··· RECORDS FOR THIS TASK

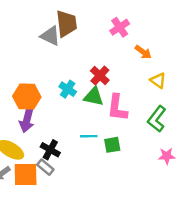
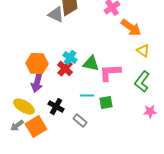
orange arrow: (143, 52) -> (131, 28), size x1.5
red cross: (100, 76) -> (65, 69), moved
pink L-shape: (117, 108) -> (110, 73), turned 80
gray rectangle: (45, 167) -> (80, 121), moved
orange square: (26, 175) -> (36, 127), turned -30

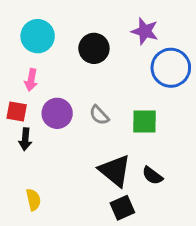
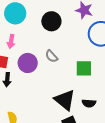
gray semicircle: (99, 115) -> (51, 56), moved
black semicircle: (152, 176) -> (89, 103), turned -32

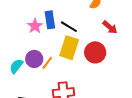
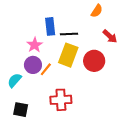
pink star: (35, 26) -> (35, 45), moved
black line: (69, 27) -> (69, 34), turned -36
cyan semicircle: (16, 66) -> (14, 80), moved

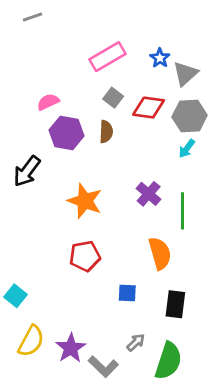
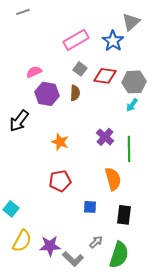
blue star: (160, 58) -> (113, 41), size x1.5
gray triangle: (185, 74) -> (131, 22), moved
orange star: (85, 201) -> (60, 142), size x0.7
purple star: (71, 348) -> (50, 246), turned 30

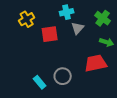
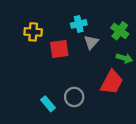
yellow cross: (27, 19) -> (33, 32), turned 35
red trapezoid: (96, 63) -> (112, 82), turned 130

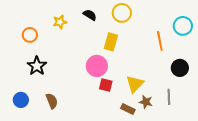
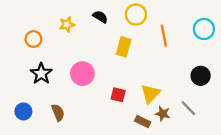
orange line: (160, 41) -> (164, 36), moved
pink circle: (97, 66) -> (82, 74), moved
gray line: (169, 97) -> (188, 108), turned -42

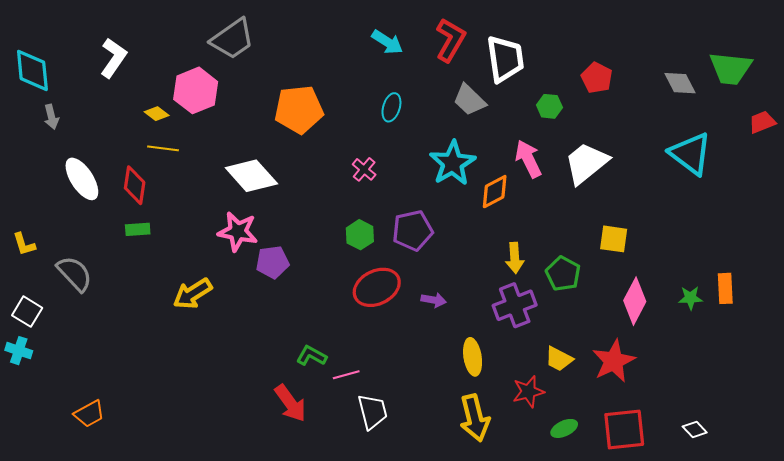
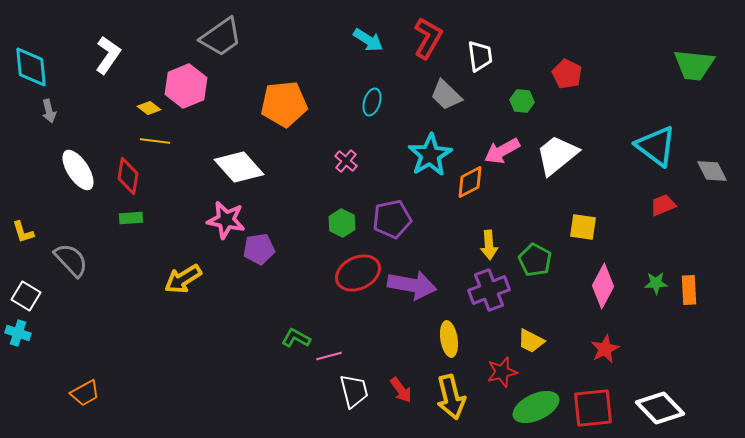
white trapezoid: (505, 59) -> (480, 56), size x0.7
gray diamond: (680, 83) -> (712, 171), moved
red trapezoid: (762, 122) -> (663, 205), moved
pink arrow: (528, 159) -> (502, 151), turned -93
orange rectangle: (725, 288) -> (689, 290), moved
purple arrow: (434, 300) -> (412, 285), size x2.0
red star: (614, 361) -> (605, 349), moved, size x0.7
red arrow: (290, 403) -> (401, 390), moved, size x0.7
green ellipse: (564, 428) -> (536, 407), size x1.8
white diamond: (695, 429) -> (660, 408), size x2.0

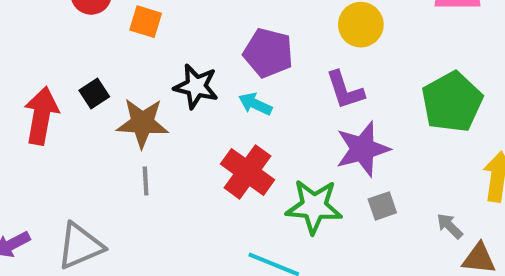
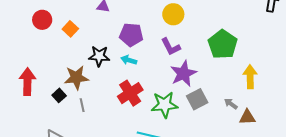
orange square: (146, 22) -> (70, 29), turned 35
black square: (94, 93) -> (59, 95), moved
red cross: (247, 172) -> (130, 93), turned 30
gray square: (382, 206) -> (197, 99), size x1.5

······
··· RECORDS FOR THIS TASK

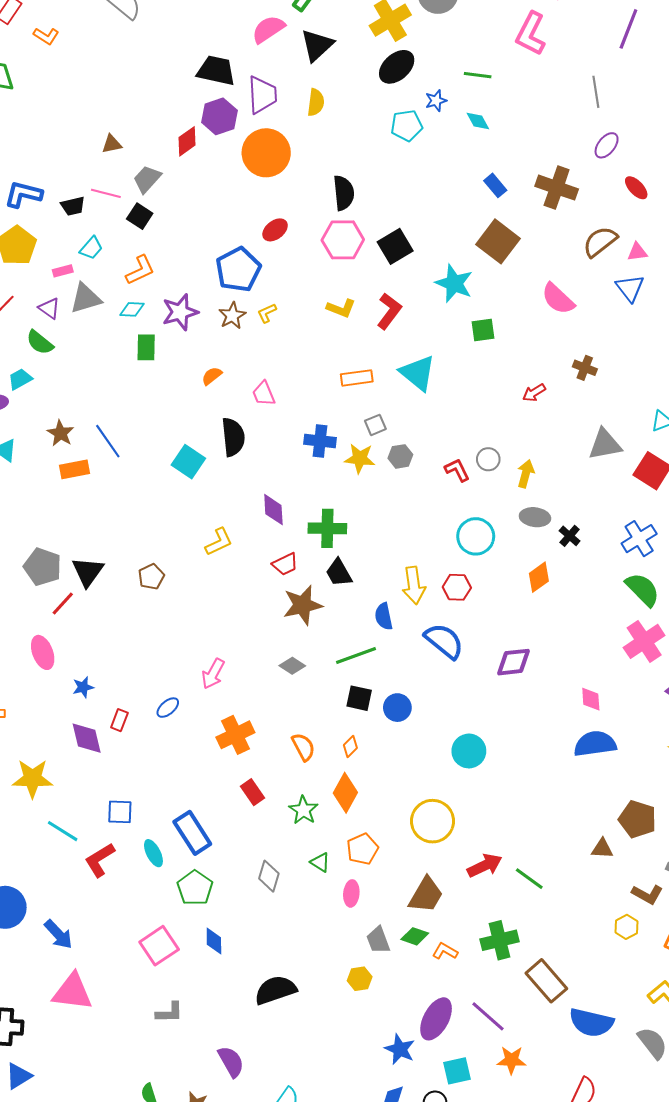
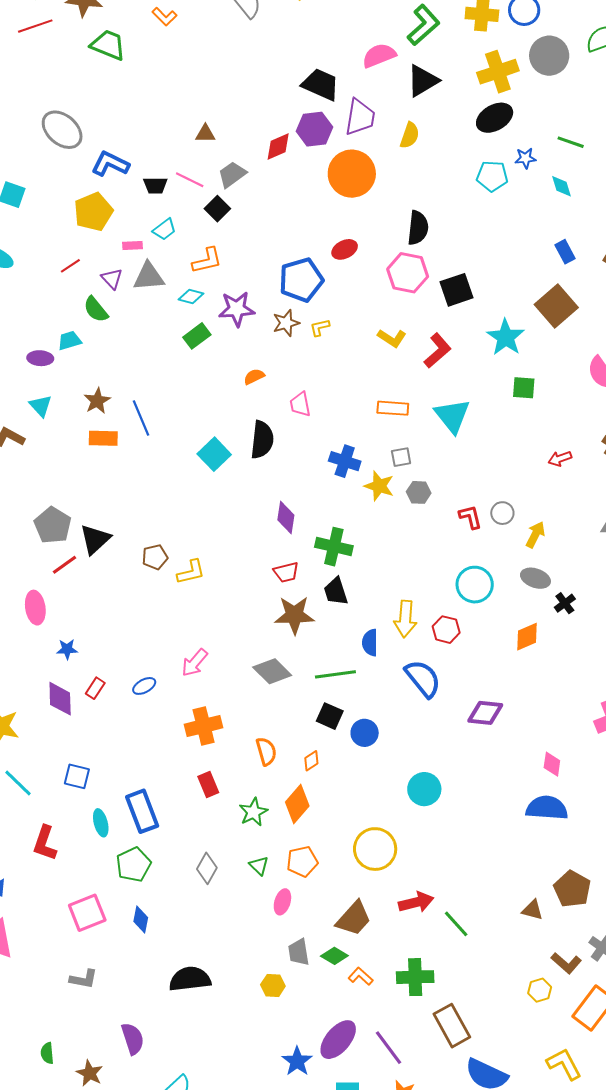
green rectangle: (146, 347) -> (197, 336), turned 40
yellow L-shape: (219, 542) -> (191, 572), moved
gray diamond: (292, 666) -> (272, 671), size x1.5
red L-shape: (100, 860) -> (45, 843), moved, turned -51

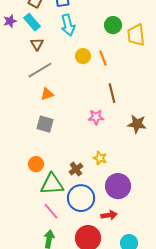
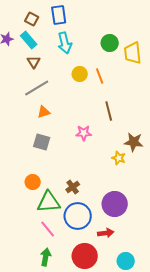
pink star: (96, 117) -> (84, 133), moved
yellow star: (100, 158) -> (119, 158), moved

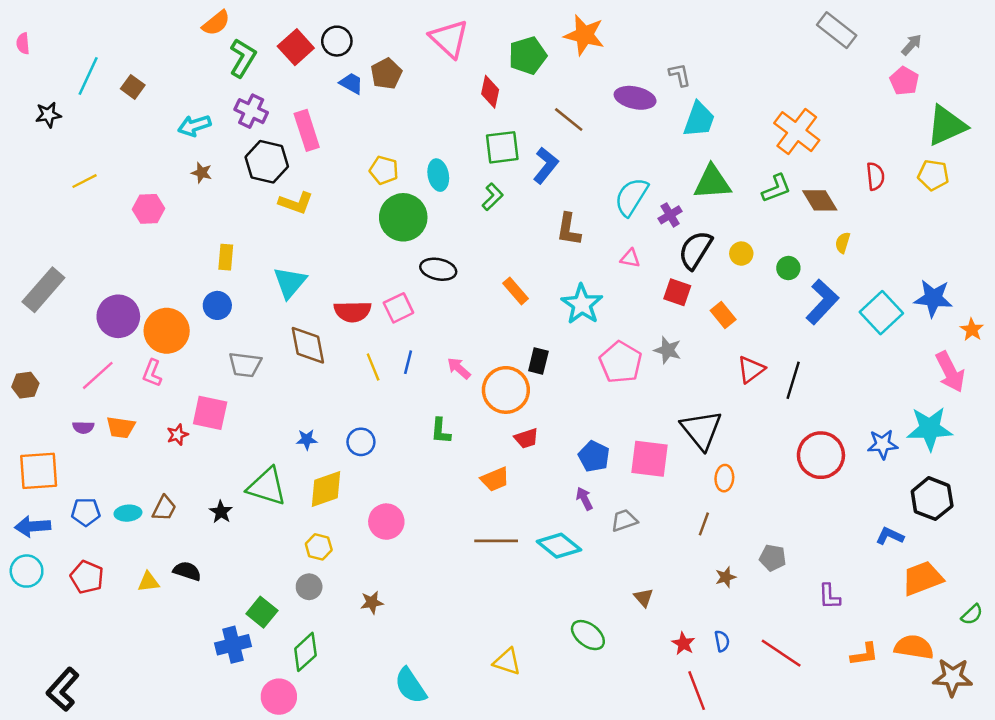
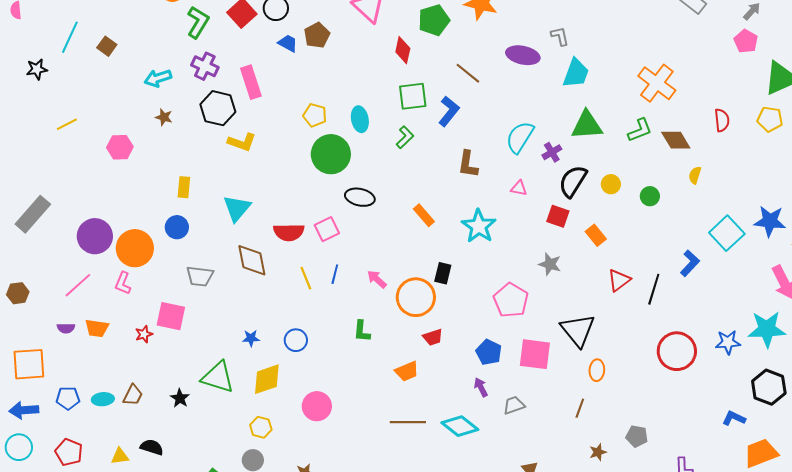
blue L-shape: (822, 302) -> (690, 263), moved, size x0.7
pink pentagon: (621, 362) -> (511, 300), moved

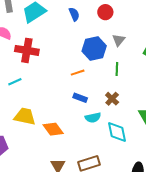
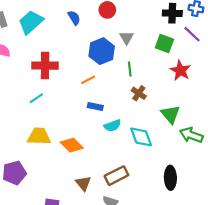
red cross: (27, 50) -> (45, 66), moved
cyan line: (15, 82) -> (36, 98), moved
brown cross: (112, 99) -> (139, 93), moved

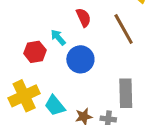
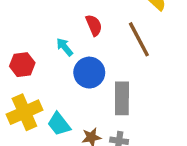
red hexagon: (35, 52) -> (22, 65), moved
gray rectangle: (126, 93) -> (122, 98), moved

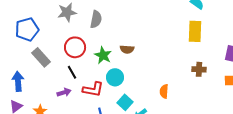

······
··· RECORDS FOR THIS TASK

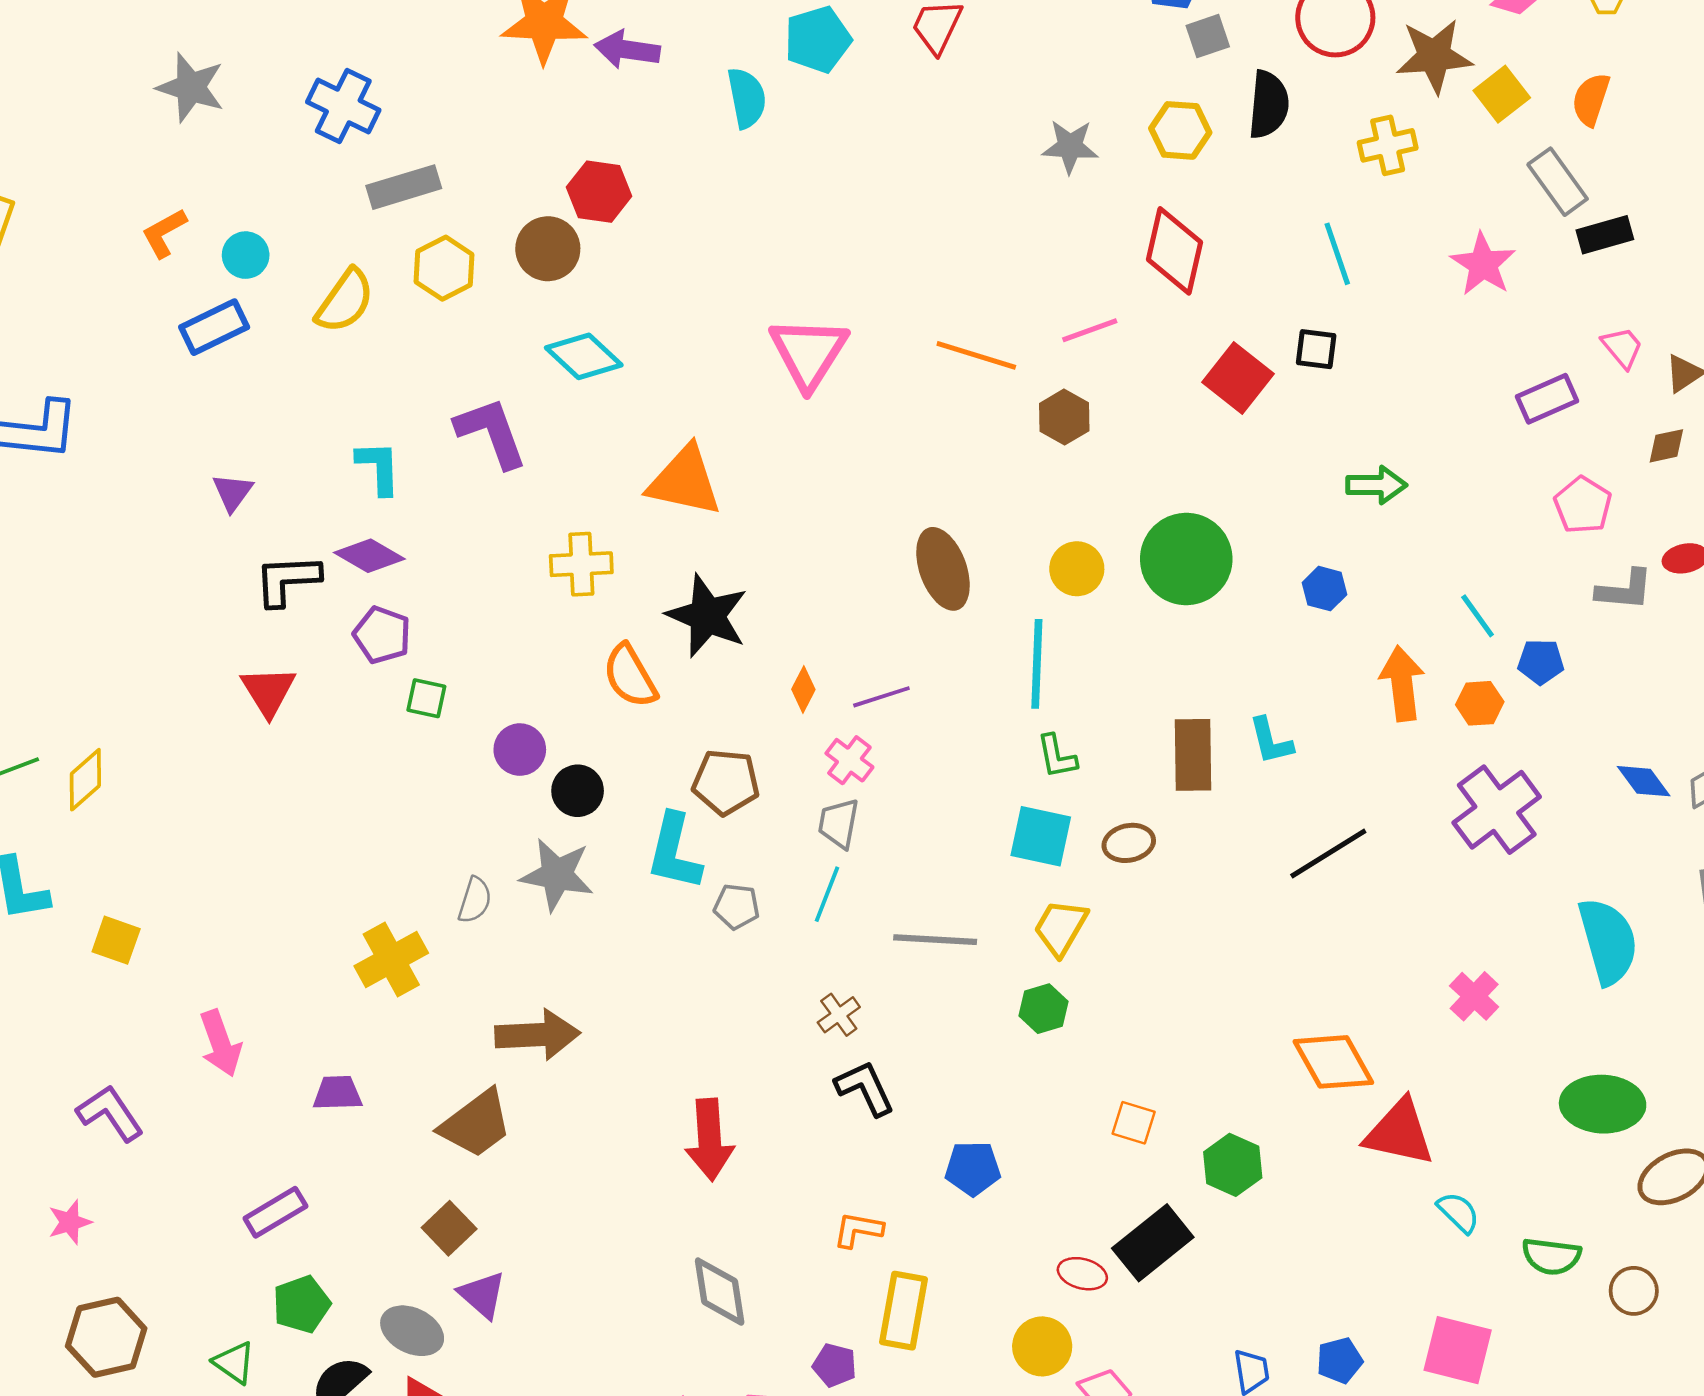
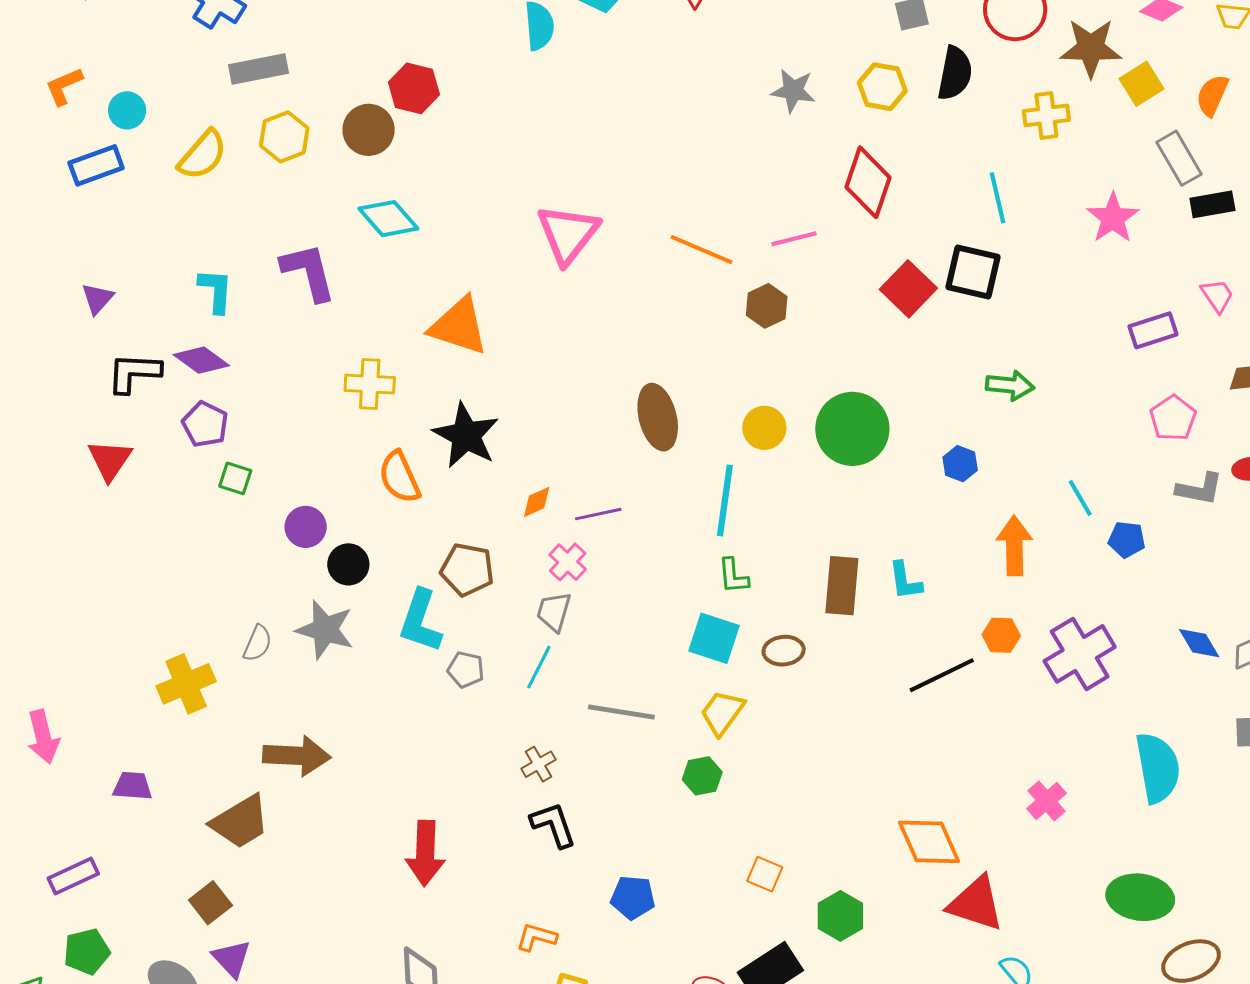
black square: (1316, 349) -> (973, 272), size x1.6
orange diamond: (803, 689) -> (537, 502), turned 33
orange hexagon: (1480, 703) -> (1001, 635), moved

······

- WHAT IS BEING ASKED -
Wherever a line in the listing contains the word "shape", copy that line out.

- TASK RESPONSE -
pink L-shape: (117, 108) -> (110, 73), turned 80
yellow L-shape: (219, 542) -> (191, 572), moved
red L-shape: (100, 860) -> (45, 843), moved, turned -51
blue L-shape: (822, 302) -> (690, 263), moved, size x0.7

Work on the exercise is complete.